▶ Instruction
Your answer is a single number: the count of lines that contain the string "blood".

▶ Data for this exercise
* Begin *
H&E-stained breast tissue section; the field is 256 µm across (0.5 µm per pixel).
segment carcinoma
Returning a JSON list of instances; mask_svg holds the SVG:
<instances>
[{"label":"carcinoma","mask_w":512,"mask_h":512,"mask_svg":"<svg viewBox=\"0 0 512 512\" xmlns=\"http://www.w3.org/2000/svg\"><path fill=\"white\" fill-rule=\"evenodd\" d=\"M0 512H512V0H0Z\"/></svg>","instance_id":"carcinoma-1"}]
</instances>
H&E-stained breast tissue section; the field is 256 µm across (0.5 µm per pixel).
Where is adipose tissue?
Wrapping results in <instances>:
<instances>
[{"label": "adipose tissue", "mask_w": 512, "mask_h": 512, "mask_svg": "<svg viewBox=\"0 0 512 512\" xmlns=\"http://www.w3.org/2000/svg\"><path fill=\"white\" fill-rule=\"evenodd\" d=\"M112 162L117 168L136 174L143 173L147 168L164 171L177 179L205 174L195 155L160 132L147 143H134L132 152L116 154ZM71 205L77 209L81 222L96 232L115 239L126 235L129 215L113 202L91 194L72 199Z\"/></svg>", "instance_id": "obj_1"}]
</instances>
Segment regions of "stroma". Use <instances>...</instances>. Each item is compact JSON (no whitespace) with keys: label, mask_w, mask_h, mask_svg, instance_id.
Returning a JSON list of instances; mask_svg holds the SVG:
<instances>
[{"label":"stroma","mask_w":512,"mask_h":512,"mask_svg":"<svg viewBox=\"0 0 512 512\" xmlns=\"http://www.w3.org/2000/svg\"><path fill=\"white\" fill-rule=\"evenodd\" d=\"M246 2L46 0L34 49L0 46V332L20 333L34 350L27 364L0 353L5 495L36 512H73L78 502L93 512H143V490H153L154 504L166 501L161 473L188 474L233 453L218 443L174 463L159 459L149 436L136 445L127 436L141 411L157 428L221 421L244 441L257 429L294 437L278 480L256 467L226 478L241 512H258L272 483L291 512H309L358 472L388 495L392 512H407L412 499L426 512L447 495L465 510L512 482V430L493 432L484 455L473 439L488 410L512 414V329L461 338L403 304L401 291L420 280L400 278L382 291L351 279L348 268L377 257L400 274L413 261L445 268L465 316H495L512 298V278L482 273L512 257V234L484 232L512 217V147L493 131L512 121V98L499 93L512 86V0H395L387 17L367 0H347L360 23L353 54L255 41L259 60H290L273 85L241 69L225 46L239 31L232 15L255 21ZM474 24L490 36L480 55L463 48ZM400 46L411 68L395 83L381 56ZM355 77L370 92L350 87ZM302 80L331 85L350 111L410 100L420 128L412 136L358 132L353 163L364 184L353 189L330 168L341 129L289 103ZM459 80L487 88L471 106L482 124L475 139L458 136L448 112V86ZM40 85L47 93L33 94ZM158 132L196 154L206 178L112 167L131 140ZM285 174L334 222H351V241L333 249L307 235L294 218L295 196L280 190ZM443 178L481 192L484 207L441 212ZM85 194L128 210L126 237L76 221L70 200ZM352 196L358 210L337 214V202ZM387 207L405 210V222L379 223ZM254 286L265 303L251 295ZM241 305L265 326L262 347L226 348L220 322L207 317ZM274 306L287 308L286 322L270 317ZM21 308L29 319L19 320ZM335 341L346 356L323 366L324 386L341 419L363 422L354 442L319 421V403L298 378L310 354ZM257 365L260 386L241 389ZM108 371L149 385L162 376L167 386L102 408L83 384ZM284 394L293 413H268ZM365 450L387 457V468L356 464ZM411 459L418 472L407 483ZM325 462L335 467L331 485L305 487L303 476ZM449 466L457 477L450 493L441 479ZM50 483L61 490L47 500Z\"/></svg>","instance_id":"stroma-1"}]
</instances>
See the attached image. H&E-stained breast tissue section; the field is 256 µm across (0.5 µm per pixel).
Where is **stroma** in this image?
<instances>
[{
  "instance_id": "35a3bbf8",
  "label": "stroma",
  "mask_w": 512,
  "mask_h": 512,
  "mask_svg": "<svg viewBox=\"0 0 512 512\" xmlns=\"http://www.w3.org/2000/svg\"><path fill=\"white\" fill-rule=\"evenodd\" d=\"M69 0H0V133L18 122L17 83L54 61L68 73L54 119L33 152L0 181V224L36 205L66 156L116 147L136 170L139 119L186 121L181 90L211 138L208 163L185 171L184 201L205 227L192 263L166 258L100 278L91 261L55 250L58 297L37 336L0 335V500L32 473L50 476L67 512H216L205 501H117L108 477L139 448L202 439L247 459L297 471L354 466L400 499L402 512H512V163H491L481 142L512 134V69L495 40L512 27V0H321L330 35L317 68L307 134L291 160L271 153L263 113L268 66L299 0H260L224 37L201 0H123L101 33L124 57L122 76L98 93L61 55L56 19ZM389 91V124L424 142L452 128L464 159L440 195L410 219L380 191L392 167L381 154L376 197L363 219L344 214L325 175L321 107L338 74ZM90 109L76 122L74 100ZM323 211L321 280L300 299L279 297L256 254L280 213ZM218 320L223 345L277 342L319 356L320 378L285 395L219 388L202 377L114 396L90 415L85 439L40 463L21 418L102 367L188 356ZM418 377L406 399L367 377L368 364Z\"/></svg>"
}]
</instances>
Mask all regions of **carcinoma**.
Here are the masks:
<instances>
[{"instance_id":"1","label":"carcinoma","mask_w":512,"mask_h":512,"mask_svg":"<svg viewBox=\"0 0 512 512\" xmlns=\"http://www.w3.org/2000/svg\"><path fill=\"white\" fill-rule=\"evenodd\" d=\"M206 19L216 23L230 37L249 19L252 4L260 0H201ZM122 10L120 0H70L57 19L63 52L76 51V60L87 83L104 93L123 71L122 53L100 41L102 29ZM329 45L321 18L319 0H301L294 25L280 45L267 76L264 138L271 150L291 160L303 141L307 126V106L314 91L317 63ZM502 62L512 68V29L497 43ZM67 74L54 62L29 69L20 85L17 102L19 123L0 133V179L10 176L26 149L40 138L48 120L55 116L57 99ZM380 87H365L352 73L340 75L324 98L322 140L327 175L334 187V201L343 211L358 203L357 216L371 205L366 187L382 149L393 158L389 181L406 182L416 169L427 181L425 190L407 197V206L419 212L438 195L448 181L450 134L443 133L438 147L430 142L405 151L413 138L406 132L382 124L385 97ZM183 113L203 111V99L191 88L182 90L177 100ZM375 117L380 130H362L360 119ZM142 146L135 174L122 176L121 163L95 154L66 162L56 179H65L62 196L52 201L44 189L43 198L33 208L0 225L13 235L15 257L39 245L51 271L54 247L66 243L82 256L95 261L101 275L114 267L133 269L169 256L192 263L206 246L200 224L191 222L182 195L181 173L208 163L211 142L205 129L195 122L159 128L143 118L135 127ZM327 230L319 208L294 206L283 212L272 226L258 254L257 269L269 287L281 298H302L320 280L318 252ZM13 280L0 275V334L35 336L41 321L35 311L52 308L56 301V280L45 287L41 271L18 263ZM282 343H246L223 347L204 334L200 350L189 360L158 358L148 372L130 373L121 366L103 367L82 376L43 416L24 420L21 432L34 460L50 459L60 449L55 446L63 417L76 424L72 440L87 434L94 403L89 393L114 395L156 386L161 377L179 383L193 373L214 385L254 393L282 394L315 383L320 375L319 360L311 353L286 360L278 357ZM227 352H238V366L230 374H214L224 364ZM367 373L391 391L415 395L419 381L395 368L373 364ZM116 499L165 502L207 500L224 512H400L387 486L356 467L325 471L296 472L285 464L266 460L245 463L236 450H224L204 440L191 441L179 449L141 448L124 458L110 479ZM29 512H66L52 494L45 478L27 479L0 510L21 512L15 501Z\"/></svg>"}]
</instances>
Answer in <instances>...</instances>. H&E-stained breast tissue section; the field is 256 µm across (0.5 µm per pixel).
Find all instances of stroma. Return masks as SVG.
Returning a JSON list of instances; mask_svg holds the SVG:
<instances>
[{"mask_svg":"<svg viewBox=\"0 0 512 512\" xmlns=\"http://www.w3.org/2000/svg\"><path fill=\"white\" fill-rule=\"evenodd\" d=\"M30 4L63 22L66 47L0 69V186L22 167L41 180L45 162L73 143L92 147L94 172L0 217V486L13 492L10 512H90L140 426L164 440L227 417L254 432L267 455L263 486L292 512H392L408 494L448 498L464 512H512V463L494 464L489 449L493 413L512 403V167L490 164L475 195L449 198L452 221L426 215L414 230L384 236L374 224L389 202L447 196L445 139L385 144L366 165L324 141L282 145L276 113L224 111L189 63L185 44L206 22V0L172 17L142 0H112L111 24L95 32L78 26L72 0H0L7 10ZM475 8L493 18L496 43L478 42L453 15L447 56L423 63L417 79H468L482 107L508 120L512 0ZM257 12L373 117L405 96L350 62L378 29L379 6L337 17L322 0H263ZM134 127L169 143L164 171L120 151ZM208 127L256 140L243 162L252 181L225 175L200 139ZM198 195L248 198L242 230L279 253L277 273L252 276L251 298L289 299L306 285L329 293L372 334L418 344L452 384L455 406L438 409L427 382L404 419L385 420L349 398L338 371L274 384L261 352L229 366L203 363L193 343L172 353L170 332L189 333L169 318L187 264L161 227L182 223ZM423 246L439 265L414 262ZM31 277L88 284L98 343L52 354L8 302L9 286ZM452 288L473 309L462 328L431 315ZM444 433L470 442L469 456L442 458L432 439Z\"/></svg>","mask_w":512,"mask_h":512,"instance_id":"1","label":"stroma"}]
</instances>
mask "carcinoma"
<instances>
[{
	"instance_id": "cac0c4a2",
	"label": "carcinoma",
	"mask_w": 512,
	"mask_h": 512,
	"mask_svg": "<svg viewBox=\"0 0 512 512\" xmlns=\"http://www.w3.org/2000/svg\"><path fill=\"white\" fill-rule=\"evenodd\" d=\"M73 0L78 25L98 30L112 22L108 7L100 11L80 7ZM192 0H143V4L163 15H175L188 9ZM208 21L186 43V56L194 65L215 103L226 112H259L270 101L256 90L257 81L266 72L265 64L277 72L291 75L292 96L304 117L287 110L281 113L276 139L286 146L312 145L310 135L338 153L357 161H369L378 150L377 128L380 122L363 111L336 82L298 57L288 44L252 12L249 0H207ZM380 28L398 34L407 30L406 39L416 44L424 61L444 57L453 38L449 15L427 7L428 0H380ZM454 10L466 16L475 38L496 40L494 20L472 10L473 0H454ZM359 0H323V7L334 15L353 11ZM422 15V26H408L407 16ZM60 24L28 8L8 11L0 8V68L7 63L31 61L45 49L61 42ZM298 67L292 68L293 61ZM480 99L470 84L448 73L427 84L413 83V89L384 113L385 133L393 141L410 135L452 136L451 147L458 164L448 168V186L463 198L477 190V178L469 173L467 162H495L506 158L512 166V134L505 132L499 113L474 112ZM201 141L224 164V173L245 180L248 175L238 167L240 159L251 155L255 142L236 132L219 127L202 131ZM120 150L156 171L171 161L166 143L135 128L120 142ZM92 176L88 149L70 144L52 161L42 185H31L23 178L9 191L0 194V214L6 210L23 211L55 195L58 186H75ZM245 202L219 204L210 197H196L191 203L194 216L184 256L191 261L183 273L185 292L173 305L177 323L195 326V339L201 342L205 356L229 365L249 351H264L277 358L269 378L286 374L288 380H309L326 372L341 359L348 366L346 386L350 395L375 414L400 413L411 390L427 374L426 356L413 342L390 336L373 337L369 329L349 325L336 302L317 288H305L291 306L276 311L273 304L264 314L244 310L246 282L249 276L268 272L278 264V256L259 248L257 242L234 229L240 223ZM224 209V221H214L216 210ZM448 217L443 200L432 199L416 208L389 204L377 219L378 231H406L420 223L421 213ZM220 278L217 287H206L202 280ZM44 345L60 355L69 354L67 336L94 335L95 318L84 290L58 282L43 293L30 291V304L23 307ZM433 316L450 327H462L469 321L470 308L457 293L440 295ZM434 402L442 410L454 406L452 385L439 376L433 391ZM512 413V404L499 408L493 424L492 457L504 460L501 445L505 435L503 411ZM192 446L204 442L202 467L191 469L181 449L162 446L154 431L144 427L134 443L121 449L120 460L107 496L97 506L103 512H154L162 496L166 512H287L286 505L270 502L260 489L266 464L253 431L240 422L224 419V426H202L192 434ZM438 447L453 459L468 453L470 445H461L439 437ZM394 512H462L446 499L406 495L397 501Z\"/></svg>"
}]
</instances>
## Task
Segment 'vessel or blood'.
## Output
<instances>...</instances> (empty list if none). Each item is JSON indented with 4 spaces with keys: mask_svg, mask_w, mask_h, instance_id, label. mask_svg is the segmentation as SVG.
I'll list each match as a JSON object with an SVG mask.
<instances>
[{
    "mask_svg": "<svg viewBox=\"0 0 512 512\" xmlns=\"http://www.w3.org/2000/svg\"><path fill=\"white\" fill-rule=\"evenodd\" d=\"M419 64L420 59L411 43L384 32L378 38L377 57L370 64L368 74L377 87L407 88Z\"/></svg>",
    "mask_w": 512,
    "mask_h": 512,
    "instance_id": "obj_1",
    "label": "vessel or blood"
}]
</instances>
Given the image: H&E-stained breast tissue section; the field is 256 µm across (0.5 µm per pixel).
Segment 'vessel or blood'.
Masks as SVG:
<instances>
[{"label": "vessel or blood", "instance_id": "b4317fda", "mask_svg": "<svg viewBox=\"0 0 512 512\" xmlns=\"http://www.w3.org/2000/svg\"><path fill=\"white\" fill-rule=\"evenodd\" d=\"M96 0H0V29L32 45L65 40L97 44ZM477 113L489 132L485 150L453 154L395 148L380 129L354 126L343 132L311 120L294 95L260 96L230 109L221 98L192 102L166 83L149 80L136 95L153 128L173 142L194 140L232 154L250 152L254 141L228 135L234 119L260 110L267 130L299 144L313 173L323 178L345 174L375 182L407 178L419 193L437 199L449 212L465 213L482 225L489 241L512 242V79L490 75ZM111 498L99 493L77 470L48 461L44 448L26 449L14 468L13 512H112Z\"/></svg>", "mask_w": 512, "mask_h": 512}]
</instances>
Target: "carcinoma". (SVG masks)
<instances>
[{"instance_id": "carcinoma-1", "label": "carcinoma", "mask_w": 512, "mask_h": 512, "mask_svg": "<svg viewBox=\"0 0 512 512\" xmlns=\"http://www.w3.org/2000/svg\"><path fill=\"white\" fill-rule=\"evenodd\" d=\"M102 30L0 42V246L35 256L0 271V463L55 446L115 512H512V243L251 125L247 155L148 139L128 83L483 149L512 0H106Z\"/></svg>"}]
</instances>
* End *
▶ Solution to this task
4